== Action item ==
Repeat every record exactly.

[Start of section]

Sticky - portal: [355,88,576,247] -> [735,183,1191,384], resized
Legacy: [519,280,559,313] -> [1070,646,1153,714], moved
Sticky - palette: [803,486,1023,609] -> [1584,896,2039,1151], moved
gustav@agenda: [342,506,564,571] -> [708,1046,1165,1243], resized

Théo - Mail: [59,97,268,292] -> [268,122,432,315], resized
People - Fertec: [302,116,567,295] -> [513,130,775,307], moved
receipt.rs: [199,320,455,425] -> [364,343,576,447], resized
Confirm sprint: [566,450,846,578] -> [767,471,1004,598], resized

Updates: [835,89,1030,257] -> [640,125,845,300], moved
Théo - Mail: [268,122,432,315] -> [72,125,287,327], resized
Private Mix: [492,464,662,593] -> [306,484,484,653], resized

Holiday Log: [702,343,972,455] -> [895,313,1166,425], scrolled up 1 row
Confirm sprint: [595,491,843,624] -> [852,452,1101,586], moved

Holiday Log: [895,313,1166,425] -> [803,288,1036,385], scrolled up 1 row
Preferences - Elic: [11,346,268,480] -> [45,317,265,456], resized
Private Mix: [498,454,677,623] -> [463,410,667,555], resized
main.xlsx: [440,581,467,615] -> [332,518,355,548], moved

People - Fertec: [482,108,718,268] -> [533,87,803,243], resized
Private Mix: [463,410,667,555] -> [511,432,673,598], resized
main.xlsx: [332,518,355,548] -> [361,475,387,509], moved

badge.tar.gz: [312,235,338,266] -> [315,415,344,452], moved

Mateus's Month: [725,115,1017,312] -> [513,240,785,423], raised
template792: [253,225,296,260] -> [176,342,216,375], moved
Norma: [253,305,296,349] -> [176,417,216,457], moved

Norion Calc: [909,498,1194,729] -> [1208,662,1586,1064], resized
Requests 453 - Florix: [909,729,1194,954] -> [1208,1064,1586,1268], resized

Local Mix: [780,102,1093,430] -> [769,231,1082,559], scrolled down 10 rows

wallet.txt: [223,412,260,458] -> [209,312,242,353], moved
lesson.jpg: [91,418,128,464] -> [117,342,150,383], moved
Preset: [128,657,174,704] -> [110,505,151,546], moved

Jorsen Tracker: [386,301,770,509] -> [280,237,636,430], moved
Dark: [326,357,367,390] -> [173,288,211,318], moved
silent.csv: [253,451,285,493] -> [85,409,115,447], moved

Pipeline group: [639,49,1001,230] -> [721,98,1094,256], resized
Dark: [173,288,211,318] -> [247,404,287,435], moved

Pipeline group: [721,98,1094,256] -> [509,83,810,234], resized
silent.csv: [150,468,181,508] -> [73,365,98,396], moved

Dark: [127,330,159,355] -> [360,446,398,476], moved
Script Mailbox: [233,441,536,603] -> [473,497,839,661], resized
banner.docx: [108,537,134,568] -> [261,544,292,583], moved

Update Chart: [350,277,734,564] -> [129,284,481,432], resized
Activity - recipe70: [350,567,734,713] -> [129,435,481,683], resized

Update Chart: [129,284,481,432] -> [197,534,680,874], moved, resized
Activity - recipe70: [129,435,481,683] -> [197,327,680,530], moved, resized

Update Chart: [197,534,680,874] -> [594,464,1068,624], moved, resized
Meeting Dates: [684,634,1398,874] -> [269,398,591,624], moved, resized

[End of section]

== Response ==
Sticky - portal: [355,88,576,247] -> [735,183,1191,384], resized
Legacy: [519,280,559,313] -> [1070,646,1153,714], moved
Sticky - palette: [803,486,1023,609] -> [1584,896,2039,1151], moved
gustav@agenda: [342,506,564,571] -> [708,1046,1165,1243], resized

Théo - Mail: [59,97,268,292] -> [268,122,432,315], resized
People - Fertec: [302,116,567,295] -> [513,130,775,307], moved
receipt.rs: [199,320,455,425] -> [364,343,576,447], resized
Confirm sprint: [566,450,846,578] -> [767,471,1004,598], resized

Updates: [835,89,1030,257] -> [640,125,845,300], moved
Théo - Mail: [268,122,432,315] -> [72,125,287,327], resized
Private Mix: [492,464,662,593] -> [306,484,484,653], resized

Holiday Log: [702,343,972,455] -> [895,313,1166,425], scrolled up 1 row
Confirm sprint: [595,491,843,624] -> [852,452,1101,586], moved

Holiday Log: [895,313,1166,425] -> [803,288,1036,385], scrolled up 1 row
Preferences - Elic: [11,346,268,480] -> [45,317,265,456], resized
Private Mix: [498,454,677,623] -> [463,410,667,555], resized
main.xlsx: [440,581,467,615] -> [332,518,355,548], moved

People - Fertec: [482,108,718,268] -> [533,87,803,243], resized
Private Mix: [463,410,667,555] -> [511,432,673,598], resized
main.xlsx: [332,518,355,548] -> [361,475,387,509], moved

badge.tar.gz: [312,235,338,266] -> [315,415,344,452], moved

Mateus's Month: [725,115,1017,312] -> [513,240,785,423], raised
template792: [253,225,296,260] -> [176,342,216,375], moved
Norma: [253,305,296,349] -> [176,417,216,457], moved

Norion Calc: [909,498,1194,729] -> [1208,662,1586,1064], resized
Requests 453 - Florix: [909,729,1194,954] -> [1208,1064,1586,1268], resized

Local Mix: [780,102,1093,430] -> [769,231,1082,559], scrolled down 10 rows

wallet.txt: [223,412,260,458] -> [209,312,242,353], moved
lesson.jpg: [91,418,128,464] -> [117,342,150,383], moved
Preset: [128,657,174,704] -> [110,505,151,546], moved

Jorsen Tracker: [386,301,770,509] -> [280,237,636,430], moved
Dark: [326,357,367,390] -> [173,288,211,318], moved
silent.csv: [253,451,285,493] -> [85,409,115,447], moved

Pipeline group: [639,49,1001,230] -> [721,98,1094,256], resized
Dark: [173,288,211,318] -> [247,404,287,435], moved

Pipeline group: [721,98,1094,256] -> [509,83,810,234], resized
silent.csv: [150,468,181,508] -> [73,365,98,396], moved

Dark: [127,330,159,355] -> [360,446,398,476], moved
Script Mailbox: [233,441,536,603] -> [473,497,839,661], resized
banner.docx: [108,537,134,568] -> [261,544,292,583], moved

Update Chart: [350,277,734,564] -> [129,284,481,432], resized
Activity - recipe70: [350,567,734,713] -> [129,435,481,683], resized

Update Chart: [129,284,481,432] -> [197,534,680,874], moved, resized
Activity - recipe70: [129,435,481,683] -> [197,327,680,530], moved, resized

Update Chart: [197,534,680,874] -> [594,464,1068,624], moved, resized
Meeting Dates: [684,634,1398,874] -> [269,398,591,624], moved, resized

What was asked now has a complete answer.